# Work instructions
Reproduce exactly the lines below, from the first through the one containing "D3: none -> diode (A 0V, K N003)", and nothing more.

___ Data for review

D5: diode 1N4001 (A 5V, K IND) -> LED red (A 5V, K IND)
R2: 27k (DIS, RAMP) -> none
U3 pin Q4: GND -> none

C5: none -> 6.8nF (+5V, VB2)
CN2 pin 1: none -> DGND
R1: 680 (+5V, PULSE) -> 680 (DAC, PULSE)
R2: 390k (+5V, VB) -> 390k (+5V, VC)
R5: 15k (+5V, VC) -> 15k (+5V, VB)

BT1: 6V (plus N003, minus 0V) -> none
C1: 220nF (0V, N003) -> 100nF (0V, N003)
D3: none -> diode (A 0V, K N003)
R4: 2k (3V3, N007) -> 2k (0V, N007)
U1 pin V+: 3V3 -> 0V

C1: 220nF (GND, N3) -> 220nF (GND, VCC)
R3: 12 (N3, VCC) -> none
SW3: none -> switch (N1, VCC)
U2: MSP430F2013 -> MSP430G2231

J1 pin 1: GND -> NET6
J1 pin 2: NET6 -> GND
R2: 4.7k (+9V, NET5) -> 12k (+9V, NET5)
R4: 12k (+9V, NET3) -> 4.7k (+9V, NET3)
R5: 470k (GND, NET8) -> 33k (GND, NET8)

______

# Output
D5: diode 1N4001 (A 5V, K IND) -> LED red (A 5V, K IND)
R2: 27k (DIS, RAMP) -> none
U3 pin Q4: GND -> none

C5: none -> 6.8nF (+5V, VB2)
CN2 pin 1: none -> DGND
R1: 680 (+5V, PULSE) -> 680 (DAC, PULSE)
R2: 390k (+5V, VB) -> 390k (+5V, VC)
R5: 15k (+5V, VC) -> 15k (+5V, VB)

BT1: 6V (plus N003, minus 0V) -> none
C1: 220nF (0V, N003) -> 100nF (0V, N003)
D3: none -> diode (A 0V, K N003)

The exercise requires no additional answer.